#### Source records ####

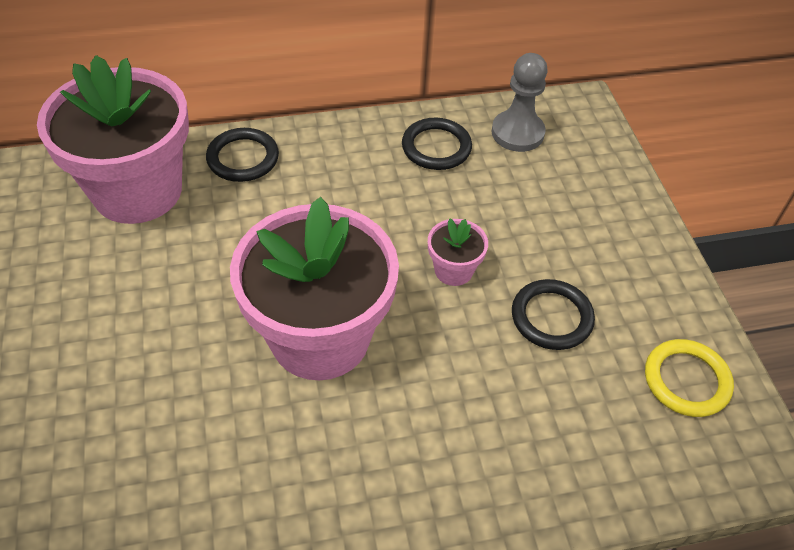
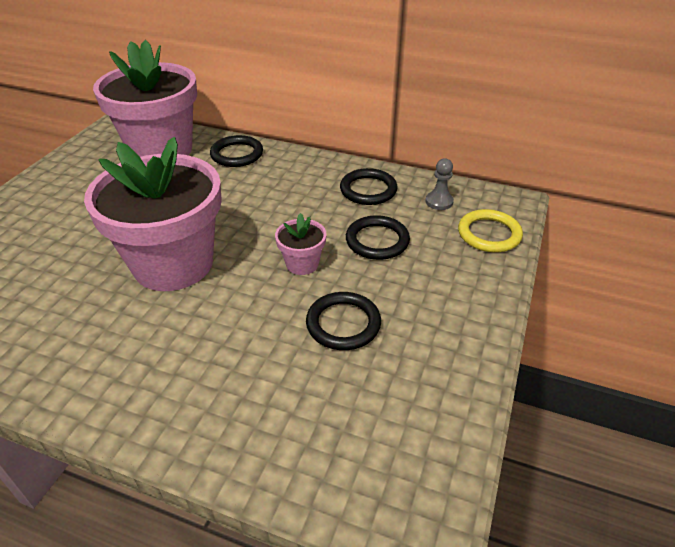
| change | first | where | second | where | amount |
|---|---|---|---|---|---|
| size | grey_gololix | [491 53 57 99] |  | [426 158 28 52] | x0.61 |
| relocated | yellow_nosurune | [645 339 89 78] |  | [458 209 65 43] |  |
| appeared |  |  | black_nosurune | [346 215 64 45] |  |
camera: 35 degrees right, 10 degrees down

####

* What you should do
Skipping any images, write out all the data exactly.

* Result of this task
| change | first | where | second | where | amount |
|---|---|---|---|---|---|
| size | grey_gololix | [491 53 57 99] |  | [426 158 28 52] | x0.61 |
| relocated | yellow_nosurune | [645 339 89 78] |  | [458 209 65 43] |  |
| appeared |  |  | black_nosurune | [346 215 64 45] |  |
camera: 35 degrees right, 10 degrees down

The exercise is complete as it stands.